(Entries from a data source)
════
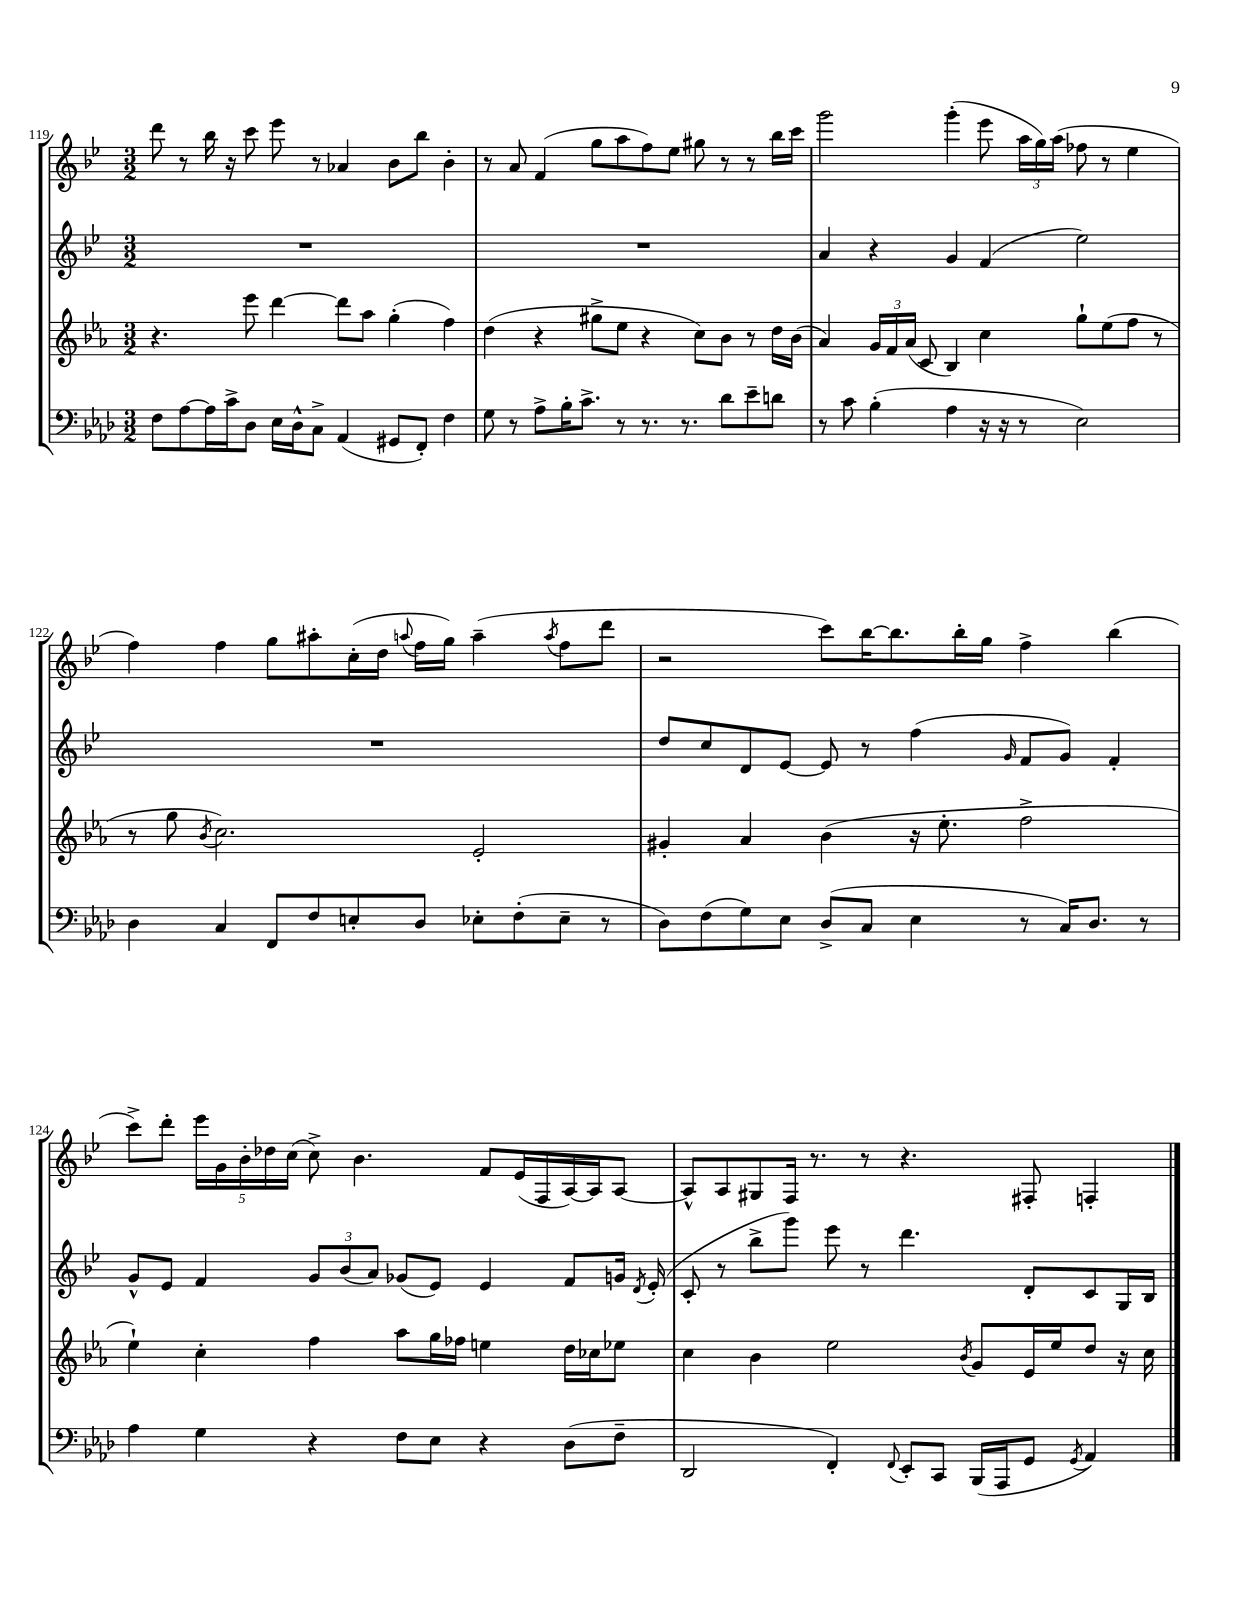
<<
\new StaffGroup <<
\new Staff = "s0" {
    \clef treble \key bes \major \numericTimeSignature \time 3/2
    \autoBeamOff d'''8 r8 bes''16 r16 c'''8 ees'''8 r8 aes'4 bes'8[ bes''8] bes'4-. |
    r8 a'8 f'4( g''8[ a''8 f''8) ees''8] gis''8 r8 r8 bes''16[ c'''16] |
    g'''2 g'''4-.( ees'''8 \tuplet 3/2 { a''16[ g''16) a''16]( } fes''8 r8 ees''4 |
    f''4) f''4 g''8[ ais''8-. c''16-.( d''16] \appoggiatura { a''8 } f''16[ g''16]) a''4--( \acciaccatura { a''8 } f''8[ d'''8] |
    r2 c'''8[) bes''16~ bes''8. bes''16-. g''16] f''4-> bes''4( |
    c'''8[->) d'''8]-. \tuplet 5/4 { ees'''16[ g'16 bes'16-. des''16 c''16]( } c''8->) bes'4. f'8[ ees'16( f16 a16~) a16 a8]~ |
    a8[-^ a8 gis8 f16] r8. r8 r4. fis8-. f4-. \bar "|." |
}
\new Staff = "s1" {
    \clef treble \key bes \major \numericTimeSignature \time 3/2
    \autoBeamOff R1. |
    R1. |
    a'4 r4 g'4 f'4( ees''2) |
    R1. |
    d''8[ c''8 d'8 ees'8]~ ees'8 r8 f''4( \grace { g'16 } f'8[ g'8]) f'4-. |
    g'8[-^ ees'8] f'4 \tuplet 3/2 { g'8[ bes'8( a'8]) } ges'8[( ees'8]) ees'4 f'8[ g'16] \acciaccatura { d'8 } ees'16-.( |
    c'8-. r8 bes''8[-> g'''8]) ees'''8 r8 d'''4. d'8[-. c'8 g16 bes16] \bar "|." |
}
\new Staff = "s2" {
    \clef treble \key ees \major \numericTimeSignature \time 3/2
    \autoBeamOff r4. ees'''8 d'''4~ d'''8[ aes''8] g''4-.( f''4) |
    d''4( r4 gis''8[-> ees''8] r4 c''8[) bes'8] r8 d''16[ bes'16]( |
    aes'4) \tuplet 3/2 { g'16[ f'16 aes'16]( } c'8 bes4) c''4 g''8[-! ees''8( f''8] r8 |
    r8 g''8 \acciaccatura { bes'8 } c''2.) ees'2-. |
    gis'4-. aes'4 bes'4( r16 ees''8.-. f''2-> |
    ees''4-!) c''4-. f''4 aes''8[ g''16 fes''16] e''4 d''16[ ces''16 ees''8] |
    c''4 bes'4 ees''2 \acciaccatura { bes'8 } g'8[ ees'16 ees''16 d''8] r16 c''16 \bar "|." |
}
\new Staff = "s3" {
    \clef bass \key aes \major \numericTimeSignature \time 3/2
    \autoBeamOff f8[ aes8~ aes16 c'16-> des8] ees16[ des16-^ c8]-> aes,4( gis,8[ f,8]-.) f4 |
    g8 r8 aes8[-> bes16-. c'8.]-> r8 r8. r8. des'8[ ees'8-- d'8] |
    r8 c'8 bes4-.( aes4 r16 r16 r8 ees2) |
    des4 c4 f,8[ f8 e8-. des8] ees8[-. f8-.( ees8]-- r8 |
    des8[) f8( g8) ees8] des8[->( c8] ees4 r8 c16[) des8.] r8 |
    aes4 g4 r4 f8[ ees8] r4 des8[( f8]-- |
    des,2 f,4-.) \appoggiatura { f,8 } ees,8[-. c,8] bes,,16[( aes,,16 g,8] \acciaccatura { g,8 } aes,4) \bar "|." |
}
>>
>>
\layout { \context { \Score currentBarNumber = #119 } }
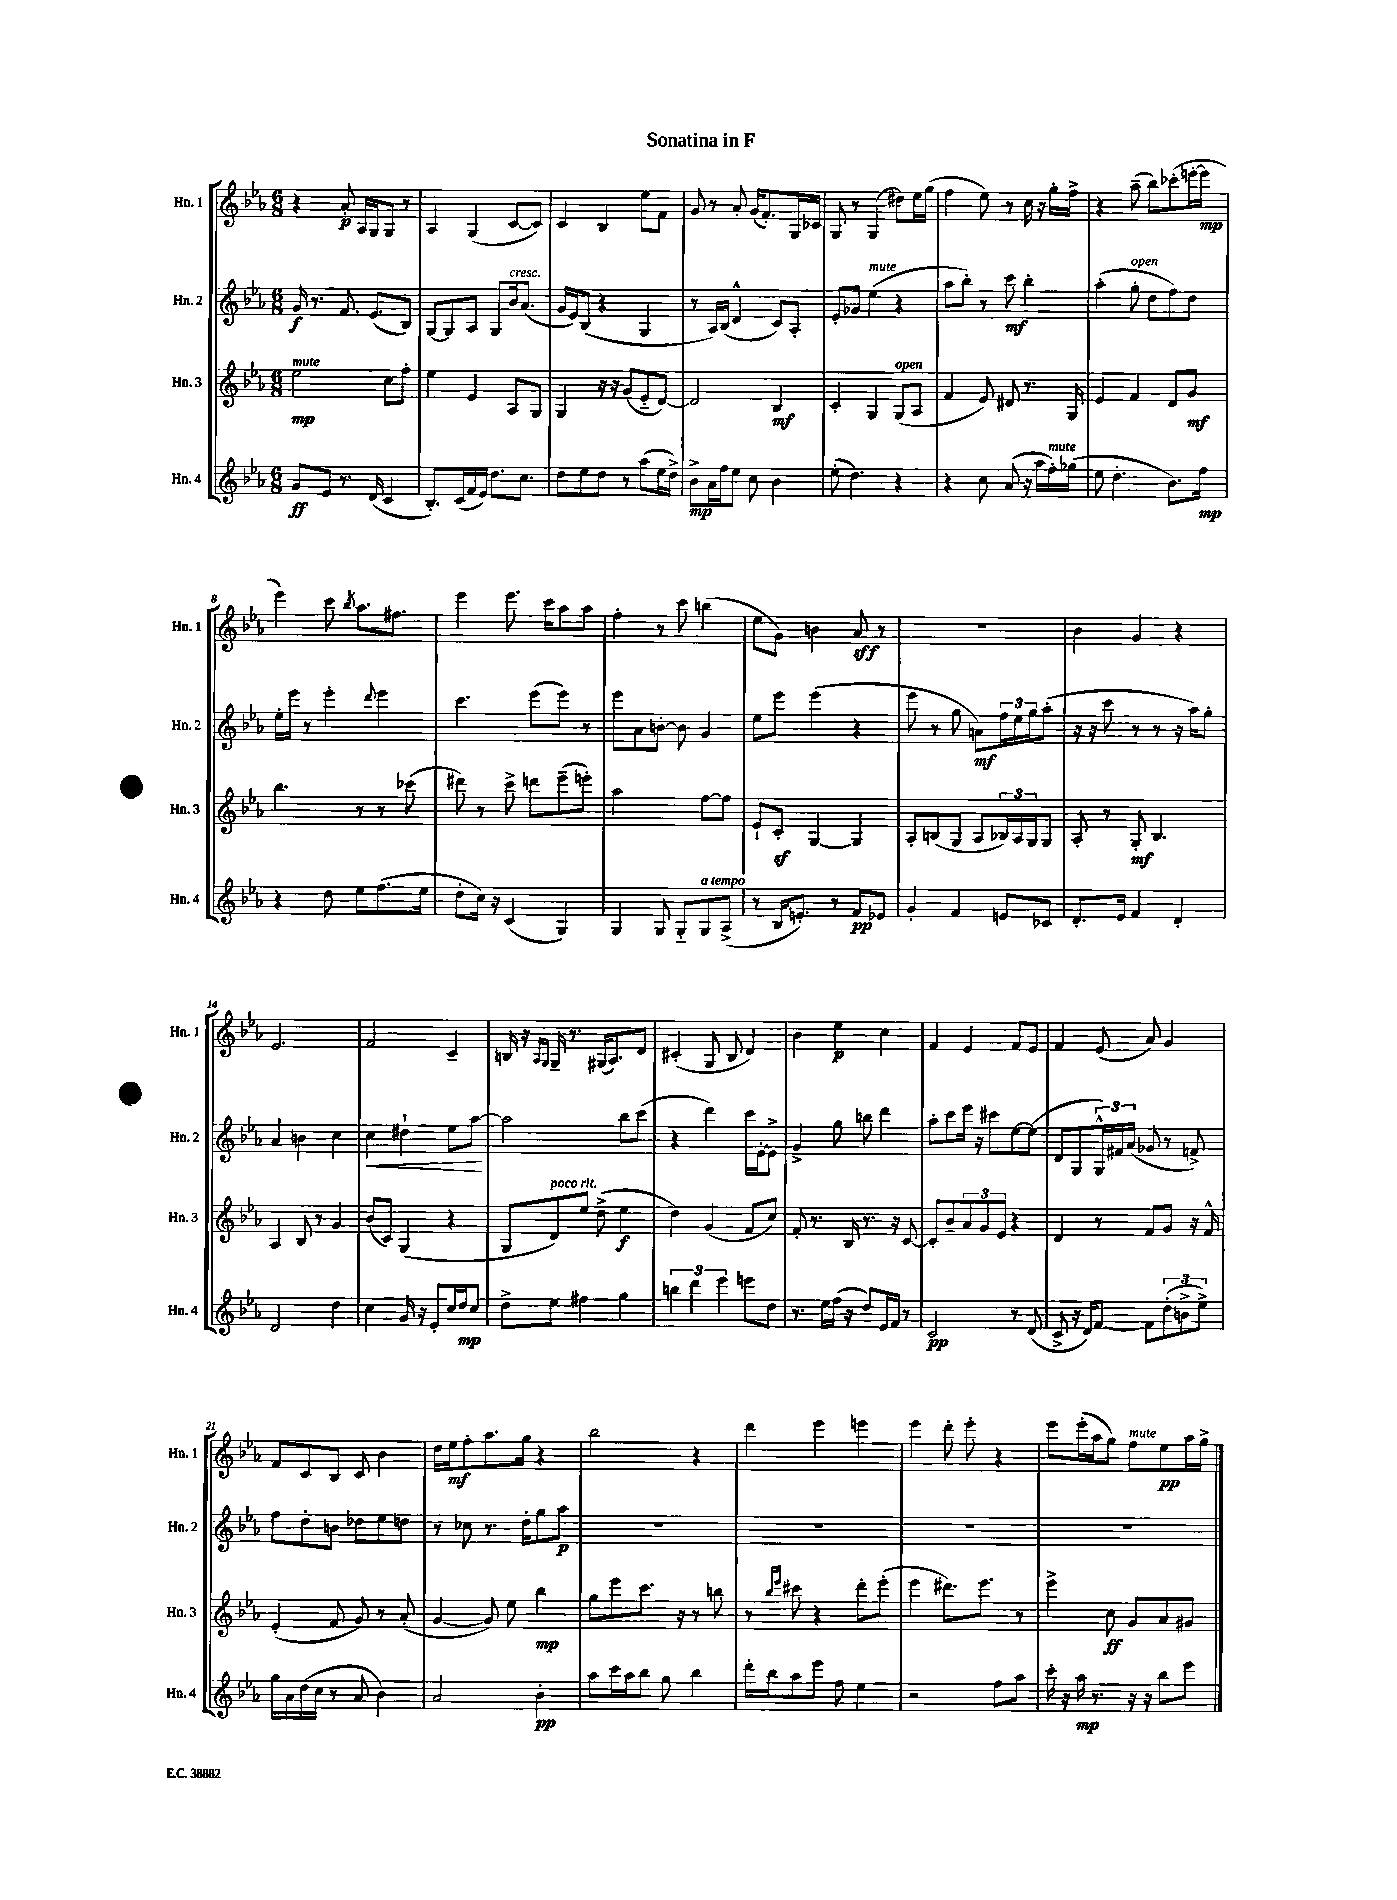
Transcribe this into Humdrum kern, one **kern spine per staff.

**kern	**kern	**kern	**kern
*staff4	*staff3	*staff2	*staff1
*clefG2	*clefG2	*clefG2	*clefG2
*k[b-e-a-]	*k[b-e-a-]	*k[b-e-a-]	*k[b-e-a-]
*M6/8	*M6/8	*M6/8	*M6/8
8g	2ee-	16g	4r
.	.	8.r	.
8e-	.	.	.
8.r	.	8.f	8a-'
.	.	.	16A-
(16d	.	(8.e-	16G
4c	8cc	.	8G
.	8ff'	8B-)	8r
=	=	=	=
8.B-')	4ee-	[8G	4A-
.	.	8G]	.
(16c	.	.	.
16f	4e-	8A-	(4G
16e-)	.	.	.
8.dd	.	8G	.
.	8A-	16b-	[8c
8.cc	.	(8.a-	.
.	8G	.	8c])
=	=	=	=
8dd	4G	16g	4c
.	.	16e-)	.
8ee-	.	(8B-	.
8dd	16r	4r	4B-
.	16r	.	.
8r	(8g	.	.
(8aa-	8e-'~	4G	8ee-
16ee-	[8d)	.	8f
16dd^)	.	.	.
=	=	=	=
8b-^	2d]	8r	8g
16a-	.	16A-)	8r
16ff	.	(16B-	.
8ee-	.	4d^^	8a-'
8cc	.	.	(16g
.	.	.	8.f')
4b-	4B-	8c)	.
.	.	8A-'	16G
.	.	.	16c-
=	=	=	=
(8ee-'	4c'	8e-'	8G
4.dd)	.	8g-	8r
.	4G	(4ee-	(4G
4r	(8G	4r	8dd#)
.	8A-	.	16ee-
.	.	.	(16gg
=	=	=	=
4r	4f	8aa-	4ff
.	.	8bb-')	.
8cc	8e-)	8r	8ee-)
(8a-	8d#	8ccc	8r
16r	8.r	4bb-'	16cc
16aa-	.	.	16r
16ff')	.	.	16gg'
(16gg-	16G	.	16ff^
=	=	=	=
8ee-	4e-	(4aa-'	4r
4.dd'	.	.	.
.	4f	8gg'	(8aa-~
.	.	8dd	8bb-)
8.b-)	8d	8ff)	(8ccc-'
.	8g	8dd	[16eee'
16ff	.	.	16eee]
=	=	=	=
4r	4.bb-	16ee-'	4eee-)
.	.	16eee-	.
.	.	8r	.
8dd	.	4eee-'	8ccc
.	.	.	8qbb-
8ee-	8r	.	8.aa-
.	.	8qqddd	.
(8.ff	8r	4eee-	.
.	.	.	8.ff#
.	(8ccc-	.	.
16ee-	.	.	.
=	=	=	=
8dd'	8ddd#)	4.ccc	4eee-
16cc)	8r	.	.
16r	.	.	.
(4c	8ccc^	.	8.eee-
.	8ddd	(8eee-	.
.	.	.	16ccc
4G)	(8eee-~	8eee-)	8aa-
.	8eee')	8r	8aa-
=	=	=	=
4G	2aa-	8eee-	4ff'
.	.	8a-	.
8G	.	[8b'	8r
8G'~	.	8b]	8ccc
8G	[8ff	4g	(4bb
(8A-^	8ff]	.	.
=	=	=	=
8r	8e-`	8ee-	8ee-
16B-	8c'	8eee-	8g)
8.e')	.	.	.
.	[4G	(4eee-	4b
8r	.	.	.
8f	4G]	4r	8a-
8e-	.	.	8r
=	=	=	=
4g'	8A-'	8eee-	2.r
.	(8B	8r	.
4f	8G	8gg	.
.	8A-	8a)	.
8e	24B-)	24ff	.
.	24A-	24ee-	.
.	24G	24gg	.
8c-	8G	(8aa-'	.
=	=	=	=
8.d'	8A-'	16r	4b-
.	.	16r	.
.	8r	8ccc	.
16e-	.	.	.
4f	8G'	8r	4g
.	4.B-	8r	.
4d'	.	16r	4r
.	.	16aa-)	.
.	.	8gg'	.
=	=	=	=
2d	4A-	4a-	2.e-
.	8B-	4b	.
.	8r	.	.
4dd	4g	4cc	.
=	=	=	=
4cc	(8b-	4cc	2f
.	8c)	.	.
16g	(4G	4dd#`	.
16r	.	.	.
8e-'	.	.	.
16cc	4r	8ee-	4c~
16dd	.	.	.
8cc	.	[8aa-	.
=	=	=	=
8dd^	8G	2aa-]	16B
.	.	.	16r
.	.	.	16qqA-
.	.	.	16qqG
8ee-	8d)	.	16G~
.	.	.	8.r
4ff#	8ee-	.	.
.	(8dd^	.	(16G#
.	.	.	8.A-)
4gg	4ee-	8bb-	.
.	.	(8ccc	8d
=	=	=	=
6bb	4dd)	4r	(4c#'
6ddd	.	.	.
.	(4g	4ddd)	8G
6eee-	.	.	.
.	.	.	8B-
8eee	8f	16ccc	4d)
.	.	[16e-'	.
8dd	8cc)	8e-^]	.
=	=	=	=
8.r	8f'	4g^	4b-
.	8.r	.	.
16ee-	.	.	.
(16ff	.	8gg	4ee-
16r	16B-	.	.
8dd)	8.r	8bb	.
16e-	.	4ddd	4cc
16f	16r	.	.
8r	[8c	.	.
=	=	=	=
2c	8c']	8aa-'	4f
.	8b-~	8ccc	.
.	12a-	16eee-	4e-
.	.	16r	.
.	12g	.	.
.	.	8ccc#	.
.	12e-	.	.
8r	4r	[8ee-	8f
(8d	.	(8ee-]	8e-
=	=	=	=
8c^	4d	8d	4f
16r	.	8G	.
16d)	.	.	.
[8f	8r	24G^^)	(8e-
.	.	24f#	.
.	.	(24a-	.
8f]	8f	8g-	8a-)
(12dd'	8g	8r	4g
12b^	.	.	.
.	16r	8f^)	.
12ee-^)	.	.	.
.	16f^^	.	.
=	=	=	=
16gg	(4e-'	8ff	8f
16a-	.	.	.
(16dd	.	8dd'	8c
16cc	.	.	.
8r	8f	8b	8B-
8a-	8g)	8dd-	8c
4b-)	8r	8ee-	4b-
.	(8a-'	8dd	.
=	=	=	=
2a-	[4g	8r	16dd
.	.	.	16ee-
.	.	8cc-	8ff'
.	8g])	8.r	8.aa-
.	8ee-	.	.
.	.	16dd'	16gg
4b-'	4bb-	8gg	4r
.	.	8aa-	.
=	=	=	=
8aa-	8gg	2.r	2bb-
16ccc	8eee-	.	.
16aa-	.	.	.
8bb-	8.ccc	.	.
8gg	.	.	.
.	16r	.	.
4bb-	8r	.	4r
.	8bb	.	.
=	=	=	=
16ddd'	8r	2.r	4ddd
16bb-	.	.	.
.	16qqbb-	.	.
.	16qqeee-	.	.
8aa-	8ccc#	.	.
8eee-	4r	.	4eee-
8ff	.	.	.
4ee-	8ddd'	.	4eee
.	(8eee-'	.	.
=	=	=	=
2r	4eee-	2.r	4eee-
.	8.ddd#)	.	8ddd'
.	.	.	8eee-'
.	8.eee-	.	.
8ff	.	.	4r
8aa-	8r	.	.
=	=	=	=
16ccc'	4eee-^	2.r	8eee-
16r	.	.	.
16aa-	.	.	(16eee-'
8.r	.	.	16aa-
.	8cc	.	8gg)
16r	8g	.	8ff
16r	.	.	.
8bb-	8a-	.	8ee-
8eee-	8g#	.	16aa-
.	.	.	16gg^
==	==	==	==
*-	*-	*-	*-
════
• JOB
Copy out the lines verbatim, starting at the beginning of the entries and ending with the line that contains "r8 a'8 f'4( g''8[ a''8", both included. Leave the pictures out.

• WRITTEN SOLUTION
<<
\new StaffGroup <<
\new Staff = "s0" {
    \clef treble \key bes \major \numericTimeSignature \time 3/2
    \autoBeamOff d'''8 r8 bes''16 r16 c'''8 ees'''8 r8 aes'4 bes'8[ bes''8] bes'4-. |
    r8 a'8 f'4( g''8[ a''8 f''8) ees''8] gis''8 r8 r8 bes''16[ c'''16] |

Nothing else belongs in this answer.